- _Exercise details_
Transcribe the records below, from the line containing "Question: From the image's perspective, is green" through the end of the records, including both ends, and leave the pictures out of your answer.

- _Listed records_
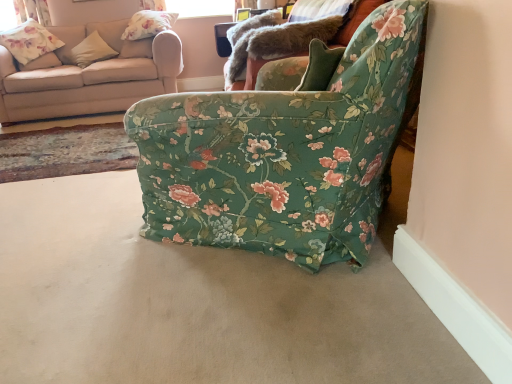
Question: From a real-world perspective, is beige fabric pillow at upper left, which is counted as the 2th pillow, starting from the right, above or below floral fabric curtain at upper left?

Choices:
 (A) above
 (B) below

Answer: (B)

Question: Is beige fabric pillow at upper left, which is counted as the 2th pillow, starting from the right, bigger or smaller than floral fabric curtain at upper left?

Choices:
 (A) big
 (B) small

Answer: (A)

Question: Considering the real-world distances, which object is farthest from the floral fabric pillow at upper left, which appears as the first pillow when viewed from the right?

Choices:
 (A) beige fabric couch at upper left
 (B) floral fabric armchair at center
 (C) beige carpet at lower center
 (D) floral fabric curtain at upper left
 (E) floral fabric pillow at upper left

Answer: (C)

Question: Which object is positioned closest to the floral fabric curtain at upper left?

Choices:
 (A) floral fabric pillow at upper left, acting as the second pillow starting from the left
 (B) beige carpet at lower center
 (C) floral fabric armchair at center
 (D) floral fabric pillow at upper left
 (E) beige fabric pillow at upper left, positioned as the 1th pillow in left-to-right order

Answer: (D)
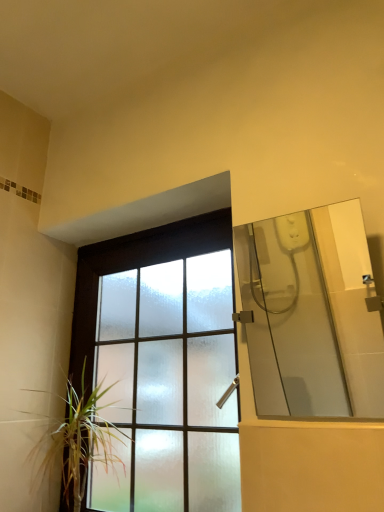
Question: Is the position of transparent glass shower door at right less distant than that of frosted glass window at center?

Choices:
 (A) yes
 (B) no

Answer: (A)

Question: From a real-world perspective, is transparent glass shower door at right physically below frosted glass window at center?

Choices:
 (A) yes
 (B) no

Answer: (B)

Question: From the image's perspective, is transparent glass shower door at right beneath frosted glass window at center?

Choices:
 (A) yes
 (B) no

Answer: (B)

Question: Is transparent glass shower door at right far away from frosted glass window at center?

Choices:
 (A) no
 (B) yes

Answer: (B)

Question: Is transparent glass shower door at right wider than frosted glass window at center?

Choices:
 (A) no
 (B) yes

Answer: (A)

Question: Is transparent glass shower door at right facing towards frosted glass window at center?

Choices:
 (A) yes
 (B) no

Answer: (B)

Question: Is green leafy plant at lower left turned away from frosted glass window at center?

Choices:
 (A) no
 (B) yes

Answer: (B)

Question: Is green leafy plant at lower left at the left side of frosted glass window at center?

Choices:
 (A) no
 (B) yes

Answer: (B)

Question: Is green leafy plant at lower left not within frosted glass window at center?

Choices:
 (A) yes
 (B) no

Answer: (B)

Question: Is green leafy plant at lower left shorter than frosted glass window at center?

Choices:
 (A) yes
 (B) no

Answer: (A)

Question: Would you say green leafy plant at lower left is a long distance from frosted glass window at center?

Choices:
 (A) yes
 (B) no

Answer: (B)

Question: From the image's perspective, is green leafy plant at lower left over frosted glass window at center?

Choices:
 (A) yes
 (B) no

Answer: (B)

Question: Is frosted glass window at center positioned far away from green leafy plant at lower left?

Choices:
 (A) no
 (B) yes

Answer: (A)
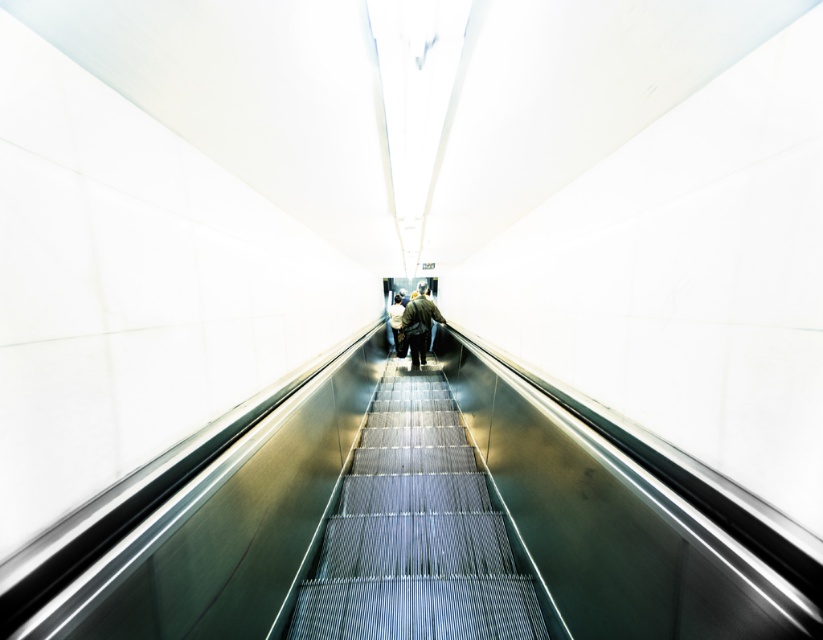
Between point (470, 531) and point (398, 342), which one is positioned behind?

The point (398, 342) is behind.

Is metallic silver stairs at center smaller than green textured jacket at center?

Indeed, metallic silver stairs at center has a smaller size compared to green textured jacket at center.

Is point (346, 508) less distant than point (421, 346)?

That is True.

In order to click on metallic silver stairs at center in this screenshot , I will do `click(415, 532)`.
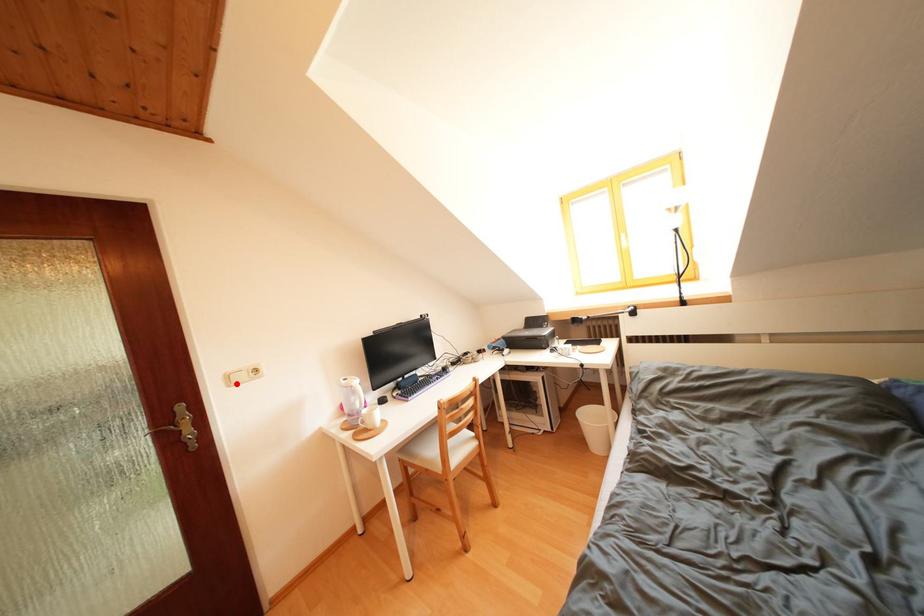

- _Response_
Question: From the image's perspective, is green leafy plant at lower left over frosted glass window at center?

Choices:
 (A) yes
 (B) no

Answer: (B)

Question: Is frosted glass window at center positioned far away from green leafy plant at lower left?

Choices:
 (A) no
 (B) yes

Answer: (A)
Between point (470, 531) and point (398, 342), which one is positioned behind?

The point (398, 342) is behind.

Is metallic silver stairs at center smaller than green textured jacket at center?

Indeed, metallic silver stairs at center has a smaller size compared to green textured jacket at center.

Is point (346, 508) less distant than point (421, 346)?

That is True.

In order to click on metallic silver stairs at center in this screenshot , I will do `click(415, 532)`.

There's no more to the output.